◆ Short exercise ◆
Rewrite the data below as a Markdown table with the columns "Row" and "Line," giving each line its own numbered row and skipping blank lines. Leave the pictures out of your table.

◆ Information shown ◆
----

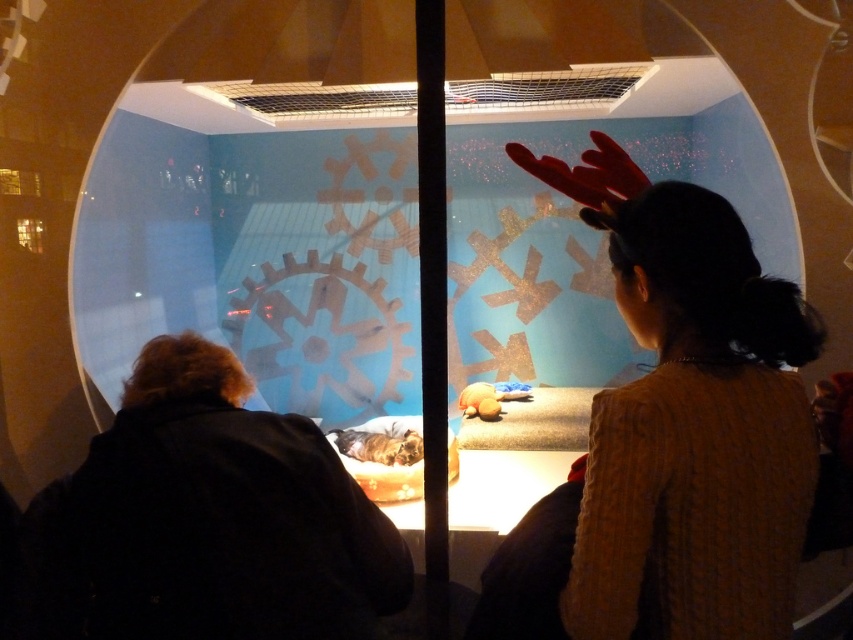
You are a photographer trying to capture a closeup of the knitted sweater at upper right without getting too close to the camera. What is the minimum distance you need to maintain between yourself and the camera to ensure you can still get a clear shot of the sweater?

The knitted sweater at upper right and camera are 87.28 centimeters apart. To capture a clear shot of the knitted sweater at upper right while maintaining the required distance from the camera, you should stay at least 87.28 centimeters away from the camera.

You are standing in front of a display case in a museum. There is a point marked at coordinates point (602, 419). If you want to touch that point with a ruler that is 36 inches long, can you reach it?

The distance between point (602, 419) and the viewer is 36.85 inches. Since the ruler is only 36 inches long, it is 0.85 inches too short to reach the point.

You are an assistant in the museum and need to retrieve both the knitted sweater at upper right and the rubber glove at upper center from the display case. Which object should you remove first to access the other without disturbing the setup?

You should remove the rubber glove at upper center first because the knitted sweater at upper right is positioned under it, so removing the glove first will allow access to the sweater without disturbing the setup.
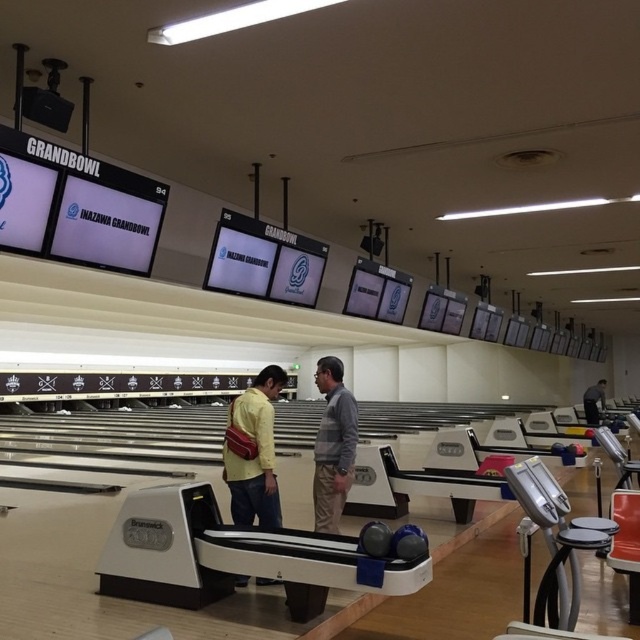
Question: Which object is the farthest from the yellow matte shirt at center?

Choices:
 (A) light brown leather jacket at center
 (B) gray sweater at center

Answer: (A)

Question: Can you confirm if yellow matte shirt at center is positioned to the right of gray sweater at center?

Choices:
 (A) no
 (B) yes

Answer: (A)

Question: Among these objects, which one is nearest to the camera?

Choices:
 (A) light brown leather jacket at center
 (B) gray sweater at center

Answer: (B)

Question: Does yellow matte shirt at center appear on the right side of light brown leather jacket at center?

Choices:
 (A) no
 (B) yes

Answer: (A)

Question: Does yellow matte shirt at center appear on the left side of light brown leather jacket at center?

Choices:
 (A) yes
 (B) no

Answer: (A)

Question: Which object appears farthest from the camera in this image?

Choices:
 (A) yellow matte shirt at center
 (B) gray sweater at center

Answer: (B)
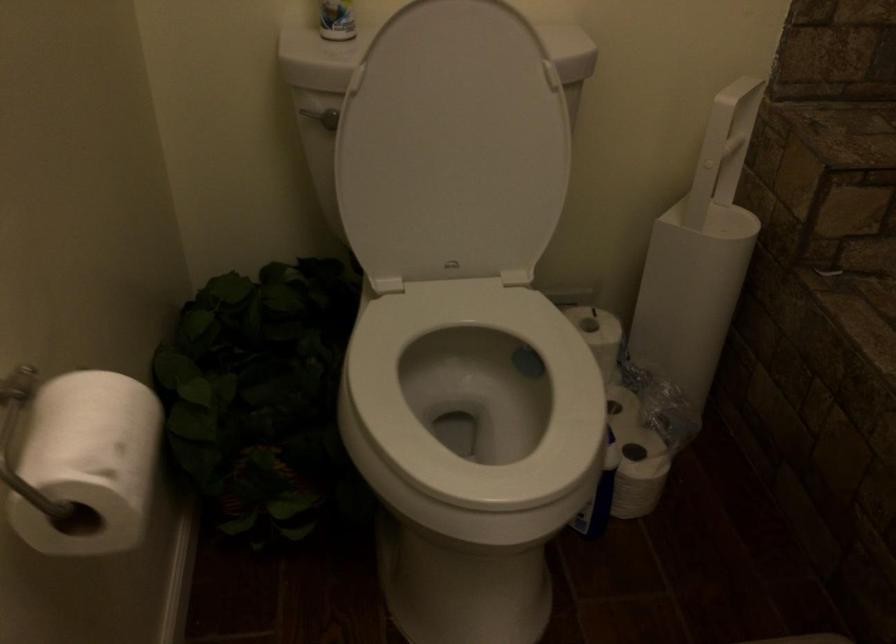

----

◆ Output of the exercise ◆
| Row | Line |
|---|---|
| 1 | You are a photographer trying to capture a closeup of the knitted sweater at upper right without getting too close to the camera. What is the minimum distance you need to maintain between yourself and the camera to ensure you can still get a clear shot of the sweater? |
| 2 | The knitted sweater at upper right and camera are 87.28 centimeters apart. To capture a clear shot of the knitted sweater at upper right while maintaining the required distance from the camera, you should stay at least 87.28 centimeters away from the camera. |
| 3 | You are standing in front of a display case in a museum. There is a point marked at coordinates point (602, 419). If you want to touch that point with a ruler that is 36 inches long, can you reach it? |
| 4 | The distance between point (602, 419) and the viewer is 36.85 inches. Since the ruler is only 36 inches long, it is 0.85 inches too short to reach the point. |
| 5 | You are an assistant in the museum and need to retrieve both the knitted sweater at upper right and the rubber glove at upper center from the display case. Which object should you remove first to access the other without disturbing the setup? |
| 6 | You should remove the rubber glove at upper center first because the knitted sweater at upper right is positioned under it, so removing the glove first will allow access to the sweater without disturbing the setup. |
| 7 | Question: Which object is the farthest from the yellow matte shirt at center? |
| 8 | Choices: |
| 9 |  (A) light brown leather jacket at center |
| 10 |  (B) gray sweater at center |
| 11 | Answer: (A) |
| 12 | Question: Can you confirm if yellow matte shirt at center is positioned to the right of gray sweater at center? |
| 13 | Choices: |
| 14 |  (A) no |
| 15 |  (B) yes |
| 16 | Answer: (A) |
| 17 | Question: Among these objects, which one is nearest to the camera? |
| 18 | Choices: |
| 19 |  (A) light brown leather jacket at center |
| 20 |  (B) gray sweater at center |
| 21 | Answer: (B) |
| 22 | Question: Does yellow matte shirt at center appear on the right side of light brown leather jacket at center? |
| 23 | Choices: |
| 24 |  (A) no |
| 25 |  (B) yes |
| 26 | Answer: (A) |
| 27 | Question: Does yellow matte shirt at center appear on the left side of light brown leather jacket at center? |
| 28 | Choices: |
| 29 |  (A) yes |
| 30 |  (B) no |
| 31 | Answer: (A) |
| 32 | Question: Which object appears farthest from the camera in this image? |
| 33 | Choices: |
| 34 |  (A) yellow matte shirt at center |
| 35 |  (B) gray sweater at center |
| 36 | Answer: (B) |